■ BRIEF
Go to the line that includes "BUTTON3 pin SIG: A4 -> none" and retype it, then every line after it to the end of the data, adding nothing.

Change detection outputs
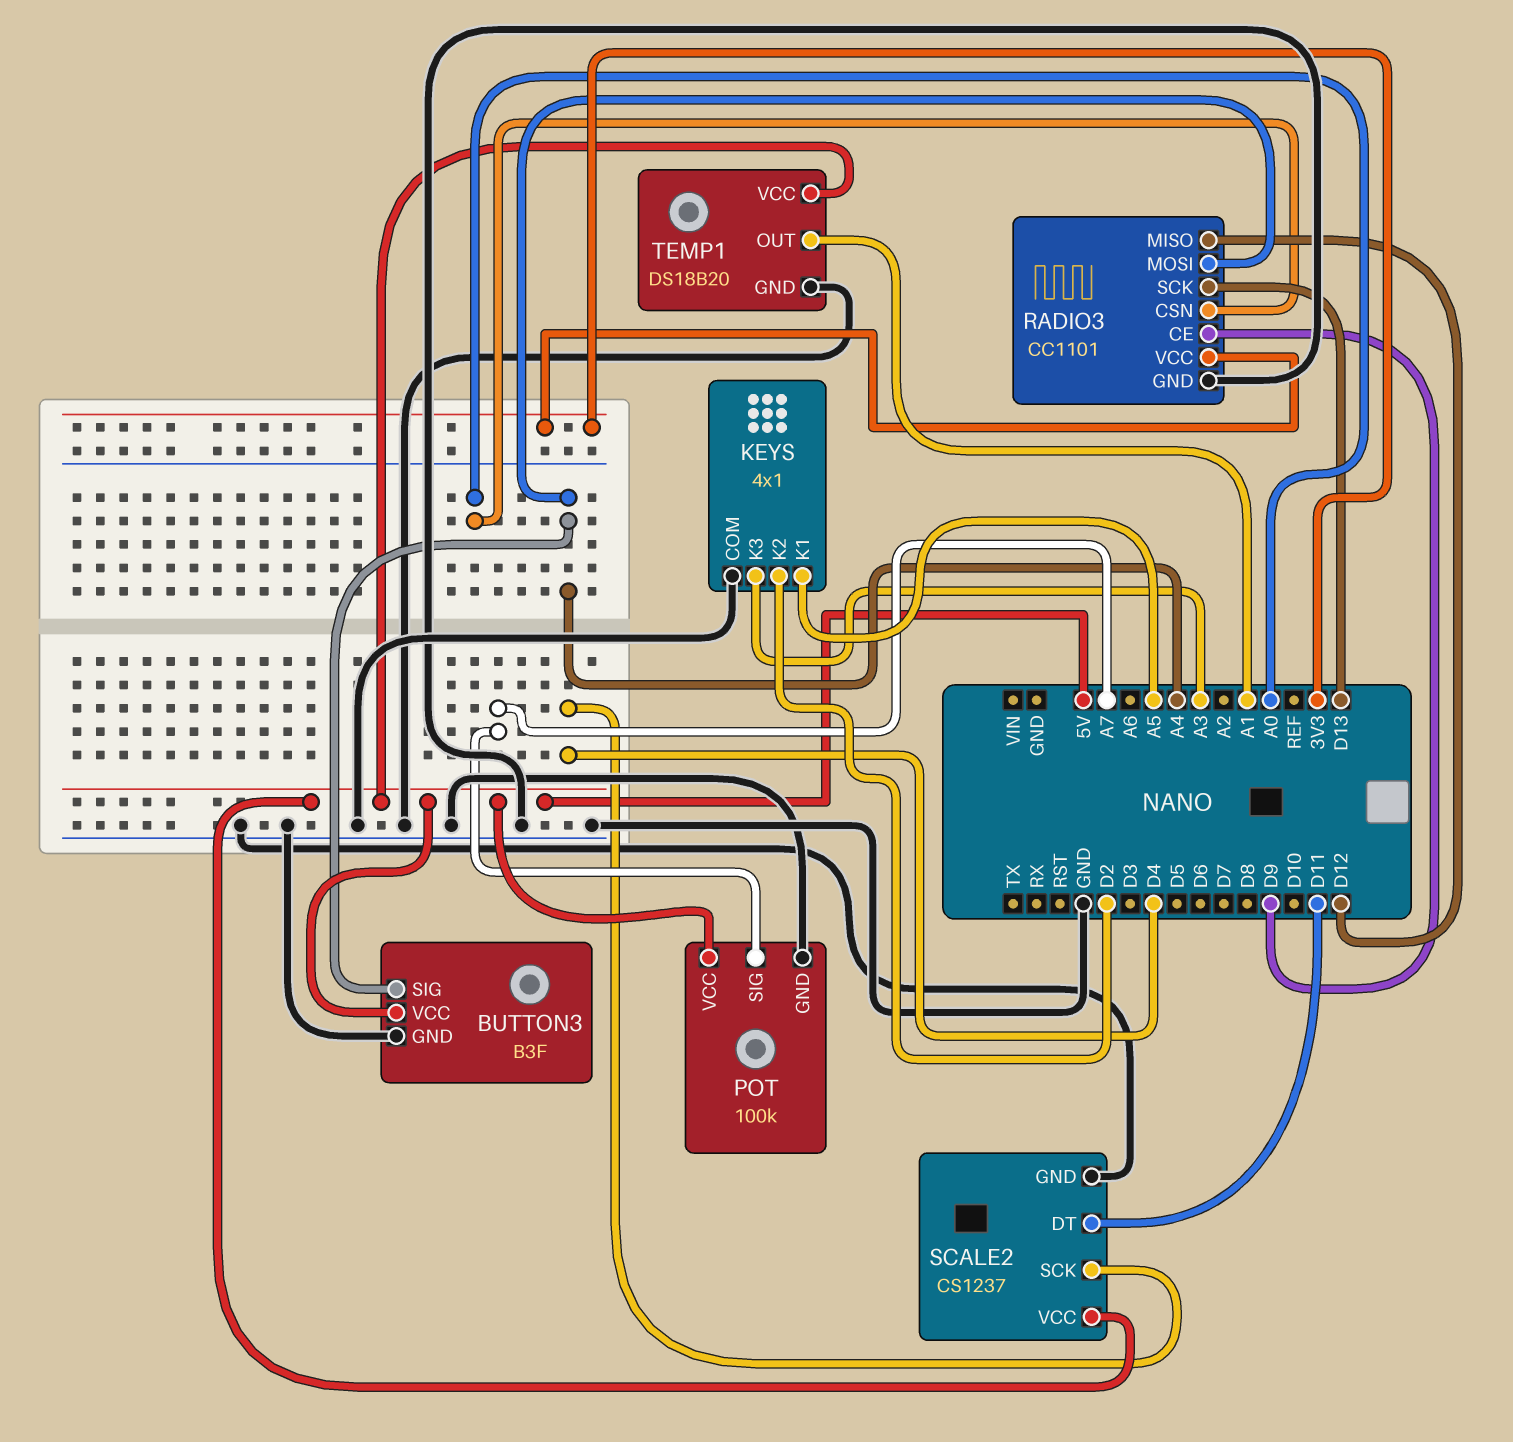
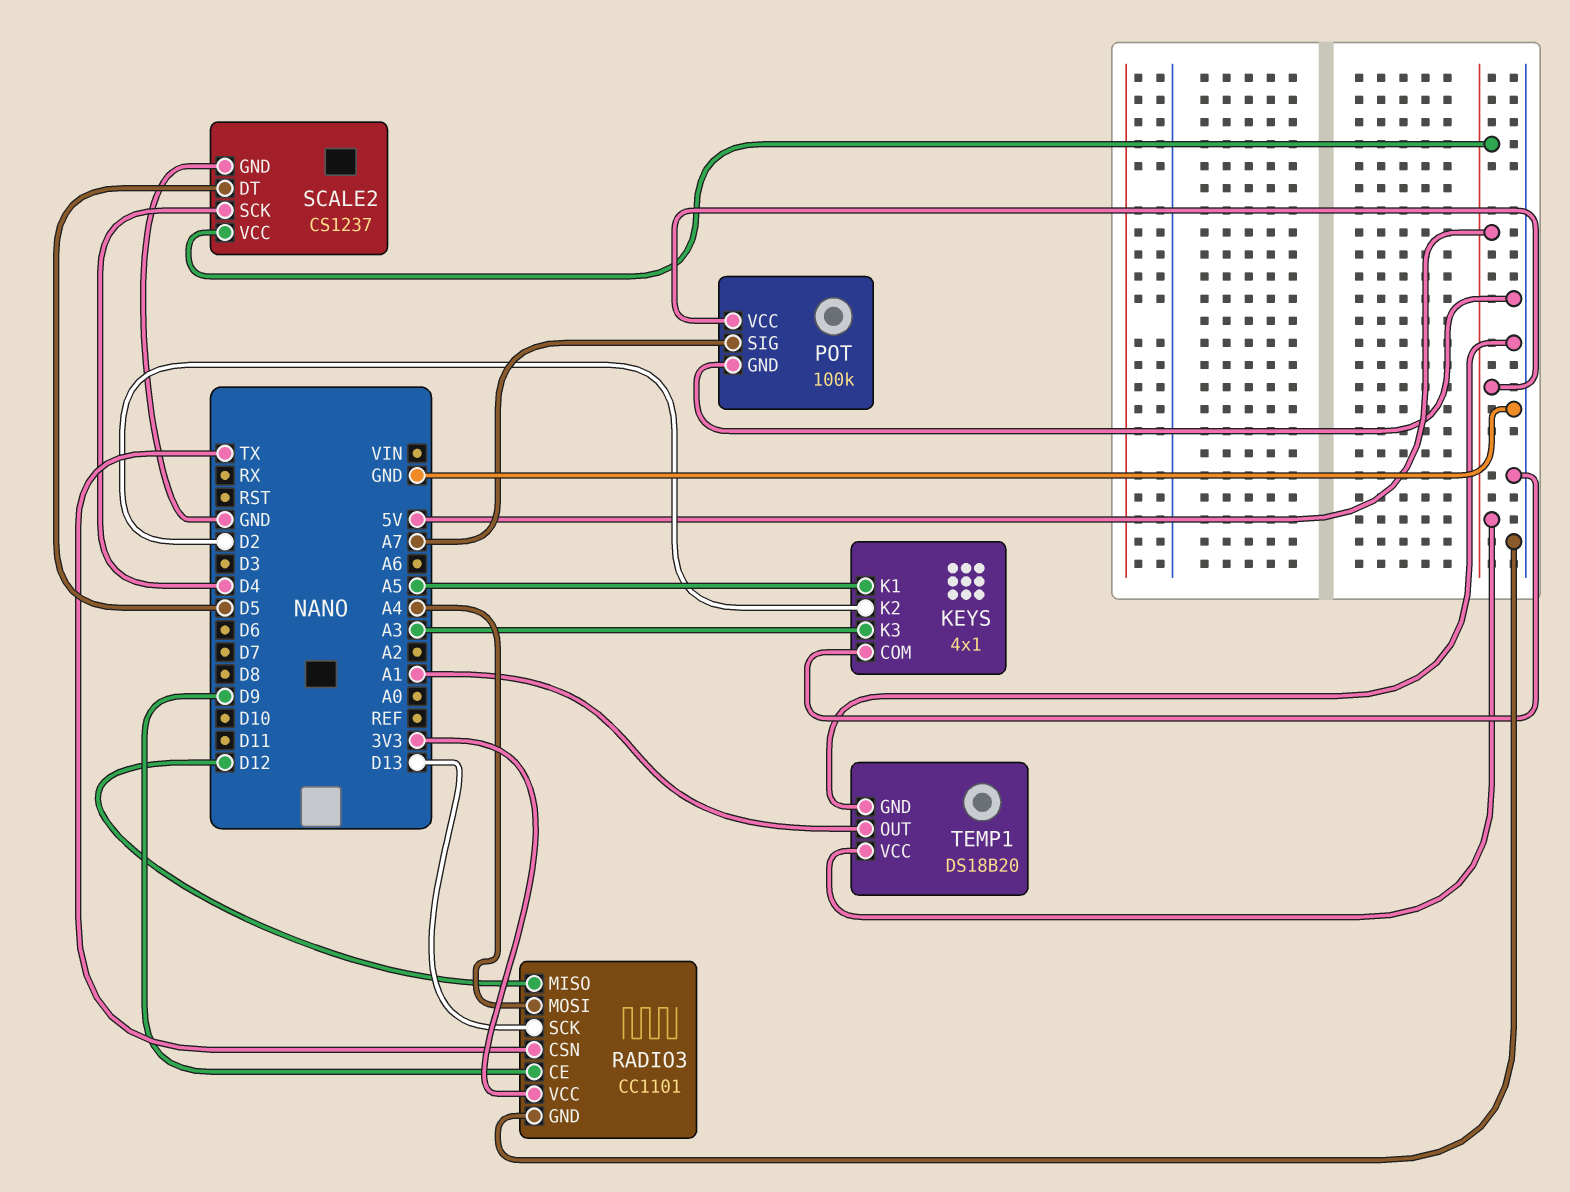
BUTTON3: B3F -> none
BUTTON3 pin GND: GND -> none
BUTTON3 pin SIG: A4 -> none
BUTTON3 pin VCC: 5V -> none
RADIO3 pin CSN: A0 -> TX
SCALE2 pin DT: D11 -> D5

■ ANSWER TO THIS PROBLEM
BUTTON3 pin SIG: A4 -> none
BUTTON3 pin VCC: 5V -> none
RADIO3 pin CSN: A0 -> TX
SCALE2 pin DT: D11 -> D5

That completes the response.